(BRIEF) Without any of its pictures, the listing below should be output exactly.

(DATA FOR THIS EXERCISE)
==============================
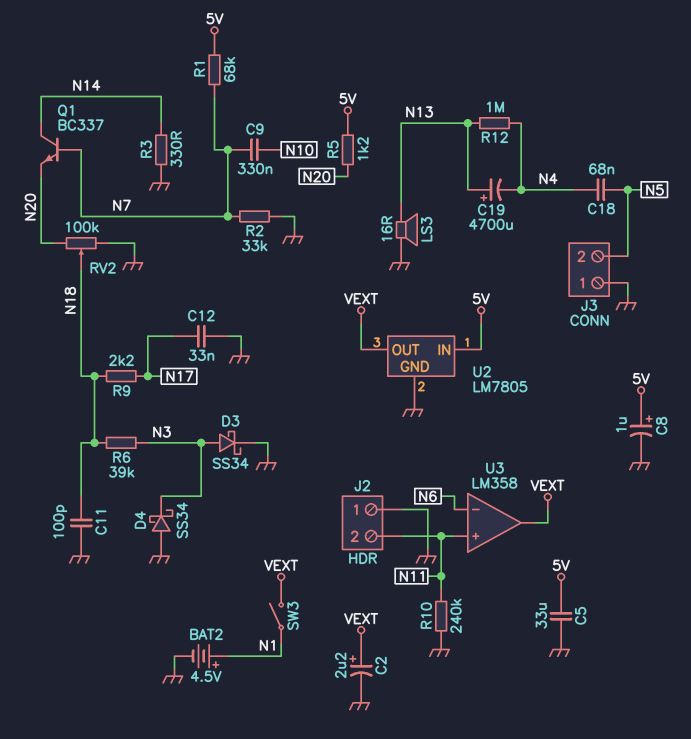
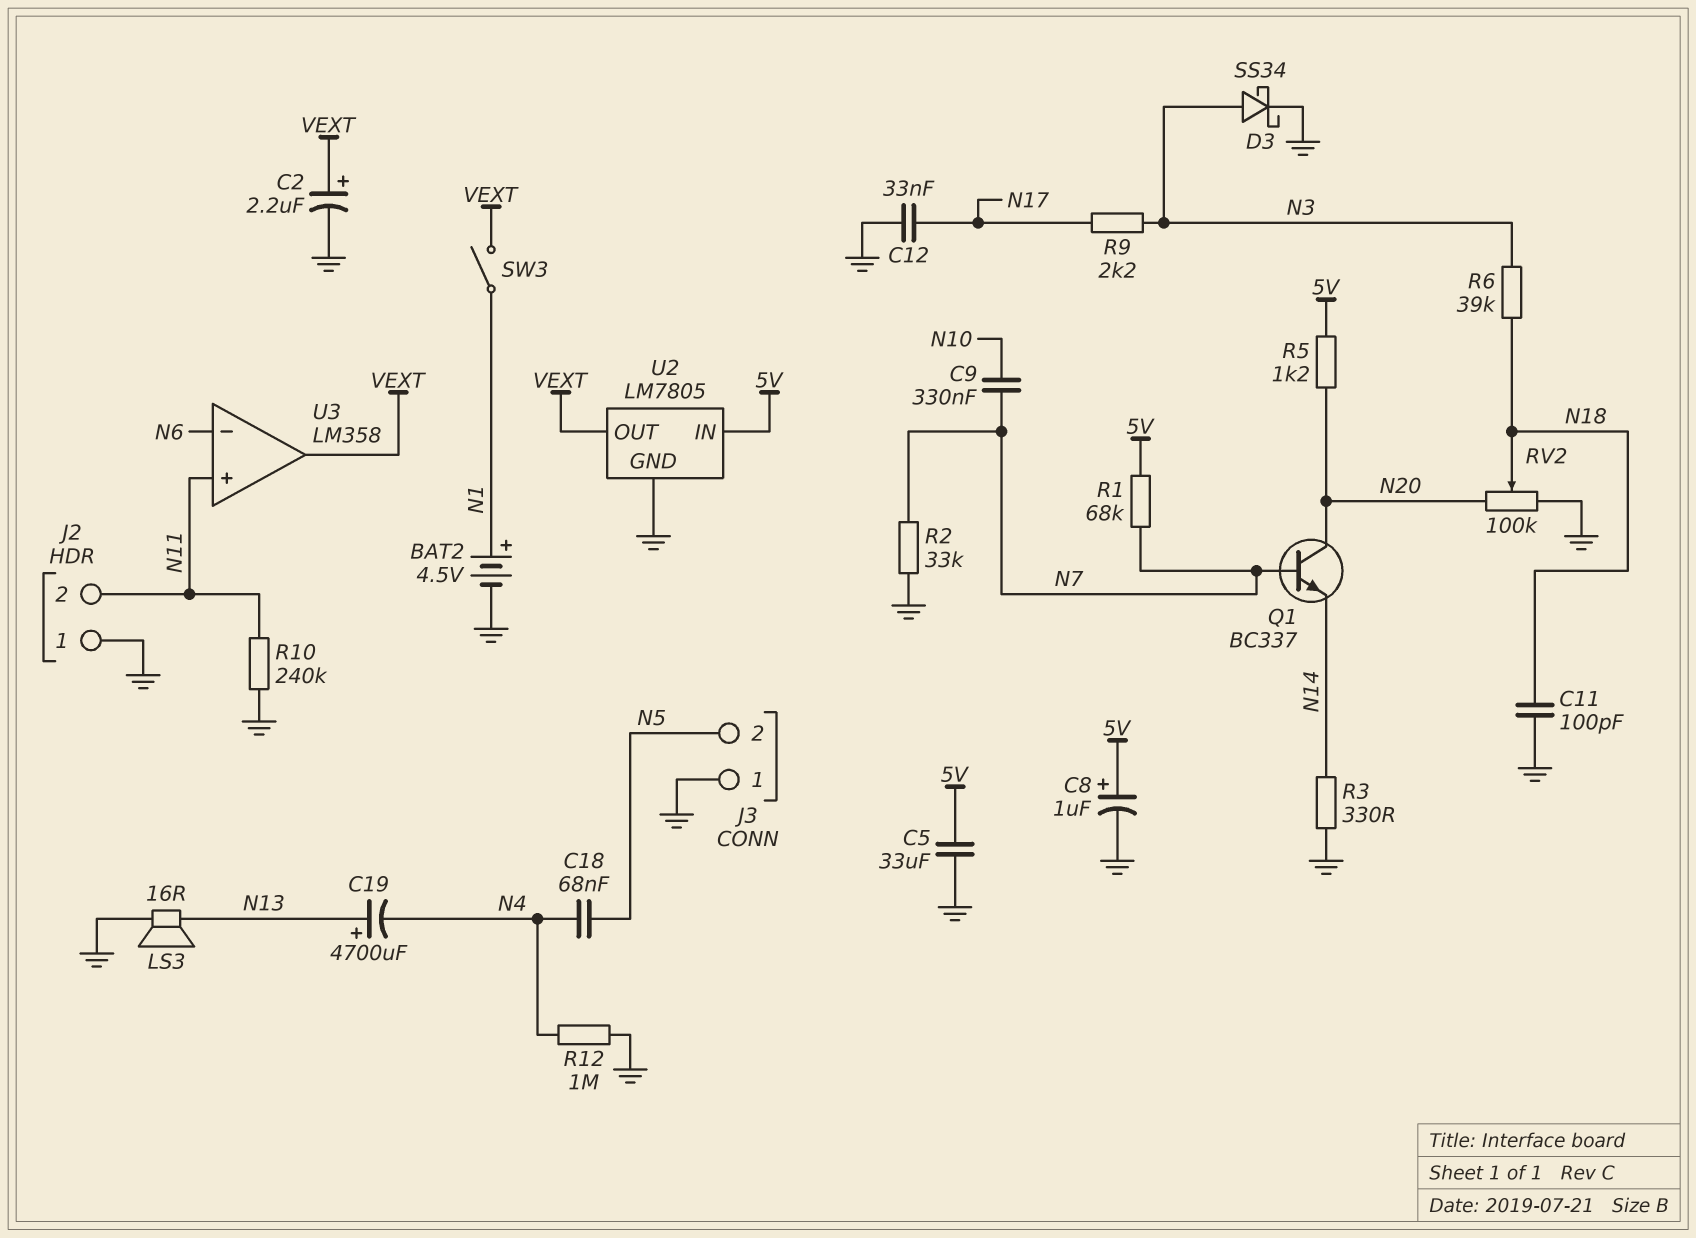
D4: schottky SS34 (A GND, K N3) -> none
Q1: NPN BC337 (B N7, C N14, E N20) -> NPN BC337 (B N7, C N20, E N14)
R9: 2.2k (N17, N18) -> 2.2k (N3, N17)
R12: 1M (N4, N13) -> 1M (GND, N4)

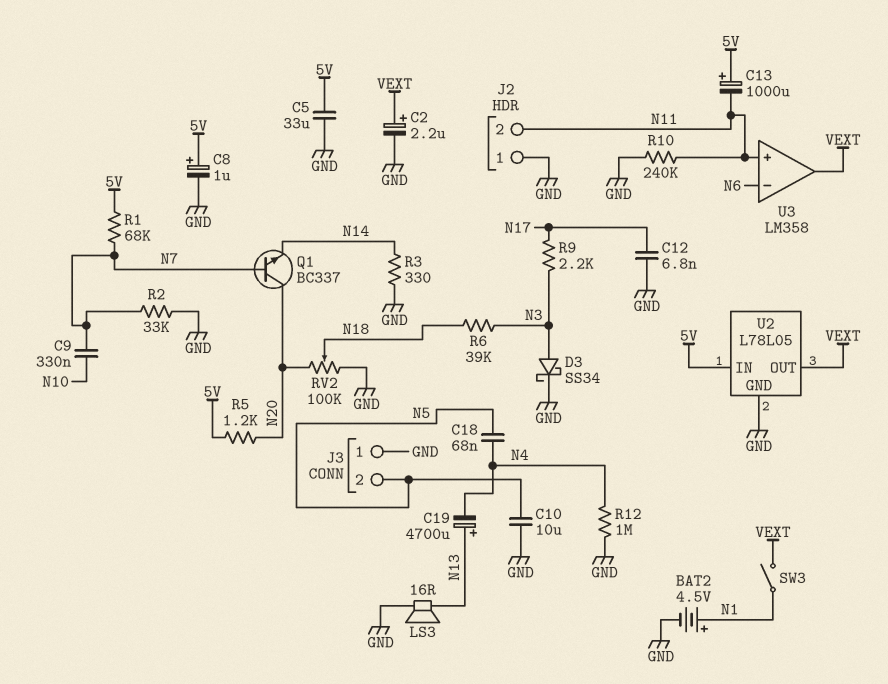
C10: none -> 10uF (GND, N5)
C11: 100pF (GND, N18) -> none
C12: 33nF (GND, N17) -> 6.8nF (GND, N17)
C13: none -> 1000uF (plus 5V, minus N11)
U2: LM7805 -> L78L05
==============================
(RESPONSE TO THIS EXERCISE)
D4: schottky SS34 (A GND, K N3) -> none
Q1: NPN BC337 (B N7, C N14, E N20) -> NPN BC337 (B N7, C N20, E N14)
R9: 2.2k (N17, N18) -> 2.2k (N3, N17)
R12: 1M (N4, N13) -> 1M (GND, N4)

C10: none -> 10uF (GND, N5)
C11: 100pF (GND, N18) -> none
C12: 33nF (GND, N17) -> 6.8nF (GND, N17)
C13: none -> 1000uF (plus 5V, minus N11)
U2: LM7805 -> L78L05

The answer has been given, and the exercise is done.